WHAT THE TASK ASKS:
Wherever "pink" turns up in the entries, copy out the line that holds it.

RECORDED INFORMATION:
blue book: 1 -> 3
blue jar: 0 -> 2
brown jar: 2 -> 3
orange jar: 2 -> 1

==

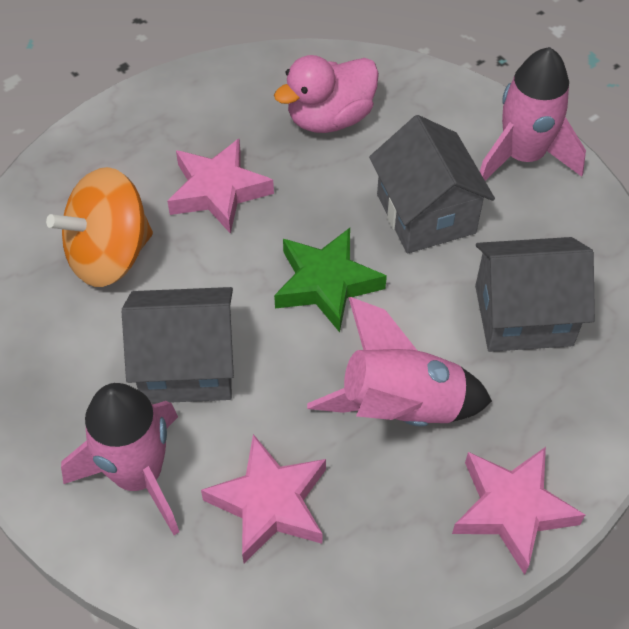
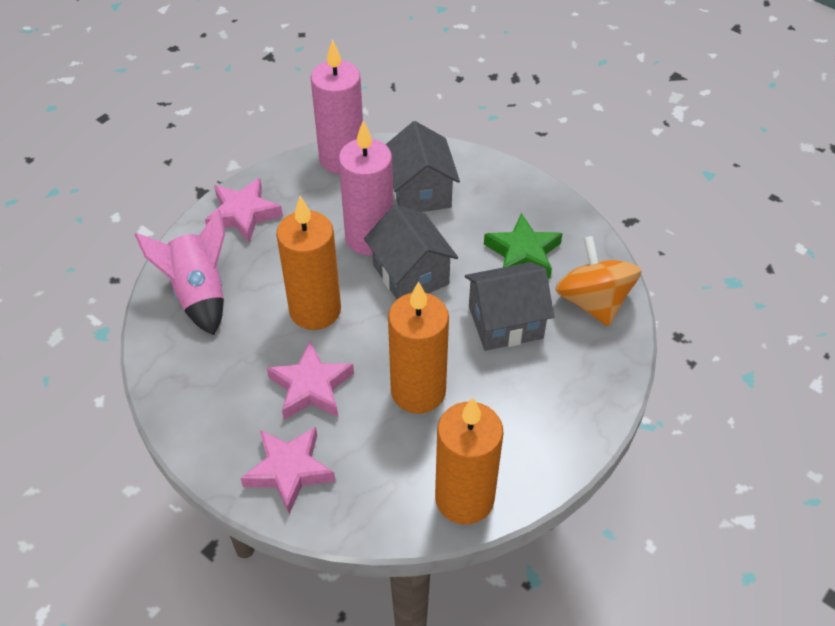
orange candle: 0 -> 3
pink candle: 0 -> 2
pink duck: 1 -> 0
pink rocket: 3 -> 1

--

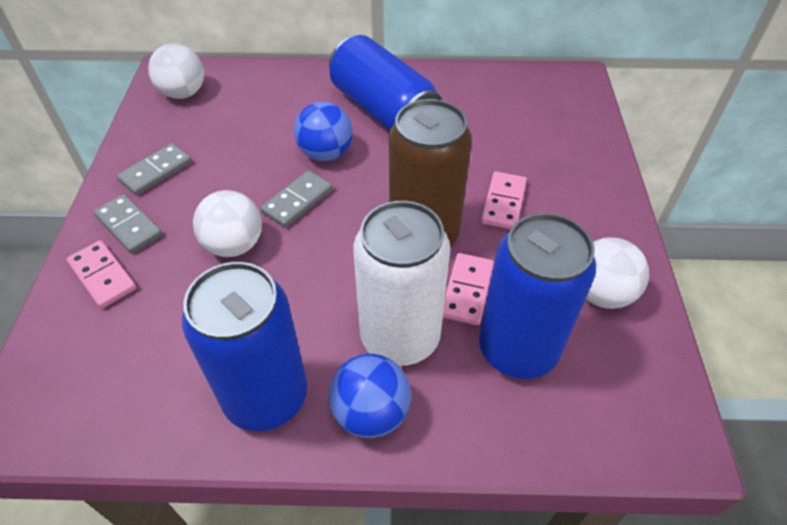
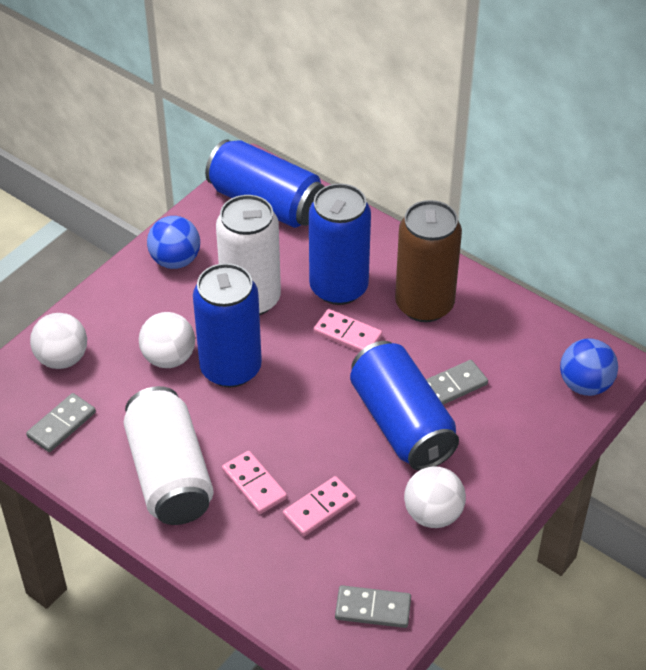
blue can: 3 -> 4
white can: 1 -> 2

SOLUTION TO THE EXERCISE:
pink candle: 0 -> 2
pink duck: 1 -> 0
pink rocket: 3 -> 1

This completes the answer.